§ Work order
Below are the entries to work from; restate word for word the portion that opens with the line containing "D3: LED red" and closes with the line containing "C8: 220nF (N2, N13) -> 150nF (N2, N13)", keeping both.

(Excerpts from a dataset)
◆ ◆ ◆ ◆ ◆ ◆ ◆
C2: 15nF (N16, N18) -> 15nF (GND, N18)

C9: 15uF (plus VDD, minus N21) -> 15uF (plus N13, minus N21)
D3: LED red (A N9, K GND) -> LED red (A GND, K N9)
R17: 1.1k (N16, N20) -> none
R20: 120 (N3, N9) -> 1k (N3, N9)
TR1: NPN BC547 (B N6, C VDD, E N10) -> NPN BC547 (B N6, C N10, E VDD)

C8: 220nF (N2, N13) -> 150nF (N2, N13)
◆ ◆ ◆ ◆ ◆ ◆ ◆
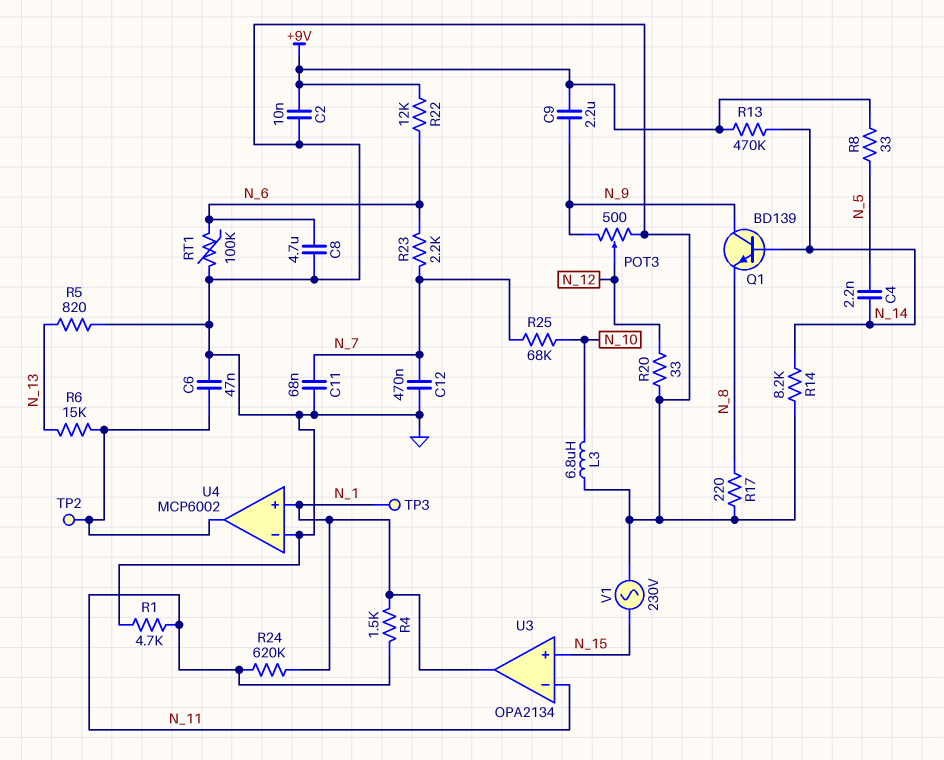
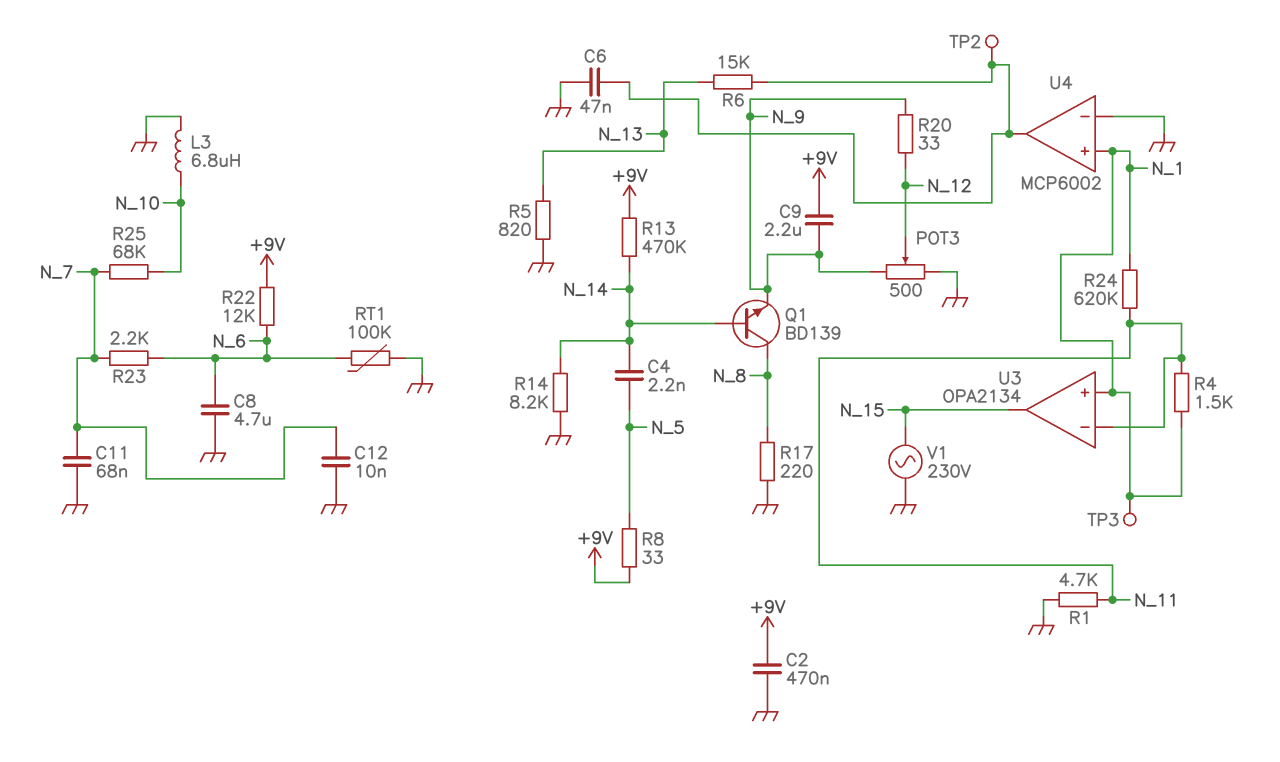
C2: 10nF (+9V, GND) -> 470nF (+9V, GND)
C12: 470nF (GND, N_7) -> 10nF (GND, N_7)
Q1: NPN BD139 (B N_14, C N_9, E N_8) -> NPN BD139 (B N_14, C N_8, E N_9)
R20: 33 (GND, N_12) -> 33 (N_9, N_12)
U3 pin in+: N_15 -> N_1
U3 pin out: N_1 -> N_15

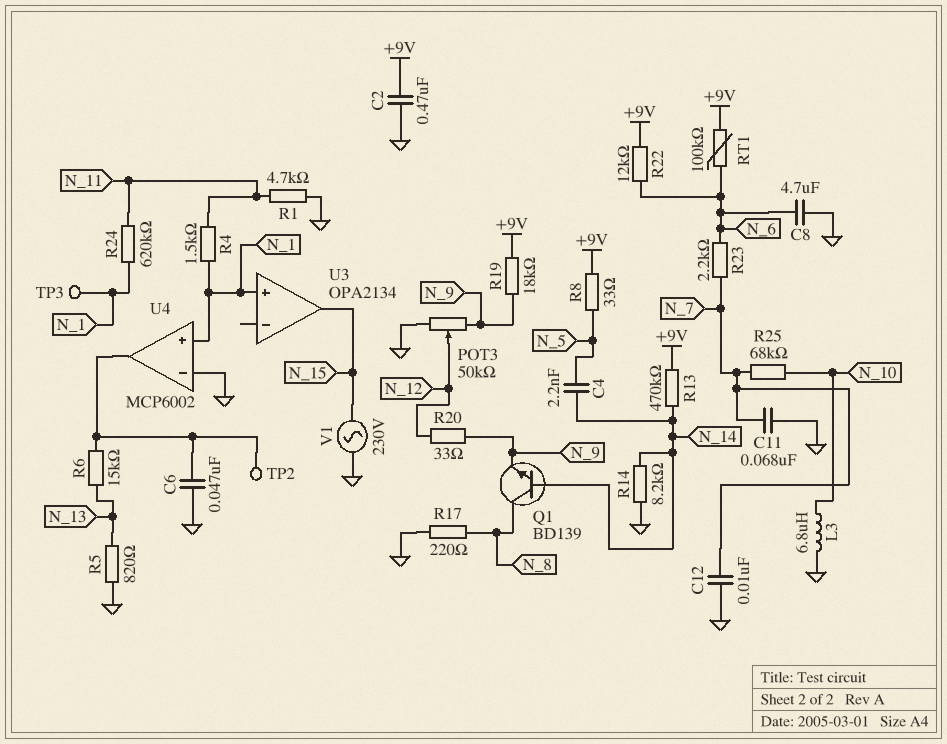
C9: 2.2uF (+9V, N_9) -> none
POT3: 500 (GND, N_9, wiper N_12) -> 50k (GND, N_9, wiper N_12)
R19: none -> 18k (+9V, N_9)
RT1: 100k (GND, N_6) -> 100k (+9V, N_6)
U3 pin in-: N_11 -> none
◆ ◆ ◆ ◆ ◆ ◆ ◆
§ Solution
D3: LED red (A N9, K GND) -> LED red (A GND, K N9)
R17: 1.1k (N16, N20) -> none
R20: 120 (N3, N9) -> 1k (N3, N9)
TR1: NPN BC547 (B N6, C VDD, E N10) -> NPN BC547 (B N6, C N10, E VDD)

C8: 220nF (N2, N13) -> 150nF (N2, N13)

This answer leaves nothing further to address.